DESCRIPTION OF THE TASK
Reproduce verbatim the part of the items that opens with the line containing "Which is closer" and closes with the line containing "From the image's perspective, is", including both of those lines.
+ + +
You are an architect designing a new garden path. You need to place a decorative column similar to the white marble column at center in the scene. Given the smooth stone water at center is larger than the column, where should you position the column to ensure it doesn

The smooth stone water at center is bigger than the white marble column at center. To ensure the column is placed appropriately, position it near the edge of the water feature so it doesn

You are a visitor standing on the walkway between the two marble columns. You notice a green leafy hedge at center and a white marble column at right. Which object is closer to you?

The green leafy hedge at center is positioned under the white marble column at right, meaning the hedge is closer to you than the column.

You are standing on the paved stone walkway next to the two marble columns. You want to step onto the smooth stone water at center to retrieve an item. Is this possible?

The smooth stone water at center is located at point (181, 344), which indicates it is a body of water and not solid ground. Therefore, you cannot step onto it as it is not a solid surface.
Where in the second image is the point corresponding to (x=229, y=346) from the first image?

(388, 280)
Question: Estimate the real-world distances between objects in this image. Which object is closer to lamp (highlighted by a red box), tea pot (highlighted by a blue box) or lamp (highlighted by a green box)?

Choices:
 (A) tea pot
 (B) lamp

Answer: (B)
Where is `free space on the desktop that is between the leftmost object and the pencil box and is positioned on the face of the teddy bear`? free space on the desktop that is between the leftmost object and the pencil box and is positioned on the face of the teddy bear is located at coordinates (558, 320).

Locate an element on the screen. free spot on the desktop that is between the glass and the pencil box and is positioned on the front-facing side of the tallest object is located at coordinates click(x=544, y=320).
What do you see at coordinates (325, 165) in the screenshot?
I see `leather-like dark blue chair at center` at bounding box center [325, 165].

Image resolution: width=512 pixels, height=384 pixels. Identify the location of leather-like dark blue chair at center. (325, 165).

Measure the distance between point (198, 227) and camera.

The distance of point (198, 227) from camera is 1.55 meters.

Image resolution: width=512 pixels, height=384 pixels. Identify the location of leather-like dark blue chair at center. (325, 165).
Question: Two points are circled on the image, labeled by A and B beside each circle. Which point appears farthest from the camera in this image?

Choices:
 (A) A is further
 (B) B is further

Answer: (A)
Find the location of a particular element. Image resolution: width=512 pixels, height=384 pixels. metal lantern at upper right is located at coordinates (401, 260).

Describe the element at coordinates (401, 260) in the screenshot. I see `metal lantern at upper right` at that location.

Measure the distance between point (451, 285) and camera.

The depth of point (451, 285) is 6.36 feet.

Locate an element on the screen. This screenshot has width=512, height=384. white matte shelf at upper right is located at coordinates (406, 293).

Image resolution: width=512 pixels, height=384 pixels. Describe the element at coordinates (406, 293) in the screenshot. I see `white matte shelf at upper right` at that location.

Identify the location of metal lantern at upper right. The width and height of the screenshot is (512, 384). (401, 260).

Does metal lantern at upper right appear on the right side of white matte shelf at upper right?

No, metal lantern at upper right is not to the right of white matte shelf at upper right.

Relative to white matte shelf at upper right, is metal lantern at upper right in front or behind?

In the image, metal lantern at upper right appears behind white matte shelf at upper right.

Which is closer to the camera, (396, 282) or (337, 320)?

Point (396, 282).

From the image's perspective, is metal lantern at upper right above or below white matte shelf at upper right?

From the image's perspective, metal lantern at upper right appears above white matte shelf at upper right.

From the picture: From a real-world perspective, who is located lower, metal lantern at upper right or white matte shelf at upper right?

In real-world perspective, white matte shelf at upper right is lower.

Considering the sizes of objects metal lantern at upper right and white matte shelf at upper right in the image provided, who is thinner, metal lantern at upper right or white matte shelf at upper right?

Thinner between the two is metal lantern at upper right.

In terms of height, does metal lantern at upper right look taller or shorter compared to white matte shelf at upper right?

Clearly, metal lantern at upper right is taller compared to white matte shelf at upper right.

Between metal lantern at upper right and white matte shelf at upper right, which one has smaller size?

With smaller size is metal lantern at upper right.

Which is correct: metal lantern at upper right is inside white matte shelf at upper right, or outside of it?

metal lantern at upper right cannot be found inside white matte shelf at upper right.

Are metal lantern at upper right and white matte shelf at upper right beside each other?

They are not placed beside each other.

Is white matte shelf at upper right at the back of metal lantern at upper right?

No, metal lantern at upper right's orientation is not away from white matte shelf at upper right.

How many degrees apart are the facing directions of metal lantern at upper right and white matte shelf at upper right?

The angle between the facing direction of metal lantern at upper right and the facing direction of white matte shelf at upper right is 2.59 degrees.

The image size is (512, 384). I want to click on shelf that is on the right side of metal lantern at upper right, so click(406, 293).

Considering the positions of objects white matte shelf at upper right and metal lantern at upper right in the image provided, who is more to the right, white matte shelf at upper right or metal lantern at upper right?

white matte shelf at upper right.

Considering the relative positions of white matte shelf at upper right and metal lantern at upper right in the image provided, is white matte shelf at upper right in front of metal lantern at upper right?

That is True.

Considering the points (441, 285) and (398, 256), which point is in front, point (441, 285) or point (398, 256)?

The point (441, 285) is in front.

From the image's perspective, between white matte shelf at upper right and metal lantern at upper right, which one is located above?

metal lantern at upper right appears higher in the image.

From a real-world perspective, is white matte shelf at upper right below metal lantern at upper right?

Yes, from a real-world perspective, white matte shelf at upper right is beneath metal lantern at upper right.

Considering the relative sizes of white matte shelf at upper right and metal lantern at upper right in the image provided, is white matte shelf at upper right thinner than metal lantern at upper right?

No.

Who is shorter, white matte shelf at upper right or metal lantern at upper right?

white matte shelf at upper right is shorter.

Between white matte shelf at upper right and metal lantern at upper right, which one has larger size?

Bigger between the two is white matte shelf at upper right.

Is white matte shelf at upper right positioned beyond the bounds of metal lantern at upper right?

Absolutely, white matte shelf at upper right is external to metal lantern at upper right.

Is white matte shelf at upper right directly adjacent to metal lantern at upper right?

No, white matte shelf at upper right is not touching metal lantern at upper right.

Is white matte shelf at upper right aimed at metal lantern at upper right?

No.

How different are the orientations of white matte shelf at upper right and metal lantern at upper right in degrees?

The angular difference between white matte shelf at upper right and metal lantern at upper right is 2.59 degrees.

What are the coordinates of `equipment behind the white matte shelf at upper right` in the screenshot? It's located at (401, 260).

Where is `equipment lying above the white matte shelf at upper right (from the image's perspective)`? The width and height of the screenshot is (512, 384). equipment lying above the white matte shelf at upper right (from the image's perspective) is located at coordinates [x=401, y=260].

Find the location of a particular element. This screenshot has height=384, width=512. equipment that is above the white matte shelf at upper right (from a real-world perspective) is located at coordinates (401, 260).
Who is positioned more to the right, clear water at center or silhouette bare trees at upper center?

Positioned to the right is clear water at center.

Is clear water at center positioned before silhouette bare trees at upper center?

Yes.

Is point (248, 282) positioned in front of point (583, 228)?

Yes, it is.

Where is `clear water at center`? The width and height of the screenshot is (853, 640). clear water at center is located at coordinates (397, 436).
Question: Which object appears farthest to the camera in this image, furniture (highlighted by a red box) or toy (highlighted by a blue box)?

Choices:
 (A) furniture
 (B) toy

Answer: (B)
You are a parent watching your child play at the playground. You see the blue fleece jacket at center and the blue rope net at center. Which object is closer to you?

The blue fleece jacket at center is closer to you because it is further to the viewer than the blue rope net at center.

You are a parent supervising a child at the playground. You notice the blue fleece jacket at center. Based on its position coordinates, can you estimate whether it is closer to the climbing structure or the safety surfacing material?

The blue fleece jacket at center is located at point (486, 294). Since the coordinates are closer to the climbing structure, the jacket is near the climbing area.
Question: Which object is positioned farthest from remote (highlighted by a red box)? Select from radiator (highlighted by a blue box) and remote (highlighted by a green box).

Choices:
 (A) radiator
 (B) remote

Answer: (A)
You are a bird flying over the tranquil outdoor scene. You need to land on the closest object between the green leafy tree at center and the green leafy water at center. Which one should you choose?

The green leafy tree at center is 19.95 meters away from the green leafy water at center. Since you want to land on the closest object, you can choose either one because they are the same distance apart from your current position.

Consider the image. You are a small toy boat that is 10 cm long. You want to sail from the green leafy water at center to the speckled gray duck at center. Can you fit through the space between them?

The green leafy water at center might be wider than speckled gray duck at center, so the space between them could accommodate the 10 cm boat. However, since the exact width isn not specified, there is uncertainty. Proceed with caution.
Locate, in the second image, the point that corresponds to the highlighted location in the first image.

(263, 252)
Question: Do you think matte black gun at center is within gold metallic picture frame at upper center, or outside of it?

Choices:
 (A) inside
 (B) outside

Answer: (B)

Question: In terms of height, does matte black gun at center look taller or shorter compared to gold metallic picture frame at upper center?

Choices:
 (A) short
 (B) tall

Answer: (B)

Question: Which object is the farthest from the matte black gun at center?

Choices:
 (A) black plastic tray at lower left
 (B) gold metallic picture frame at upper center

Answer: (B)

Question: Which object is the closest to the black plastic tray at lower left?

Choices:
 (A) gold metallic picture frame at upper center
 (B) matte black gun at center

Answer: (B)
+ + +
ANSWER SECTION
Which is closer to the camera, (396, 282) or (337, 320)?

Point (396, 282).

From the image's perspective, is metal lantern at upper right above or below white matte shelf at upper right?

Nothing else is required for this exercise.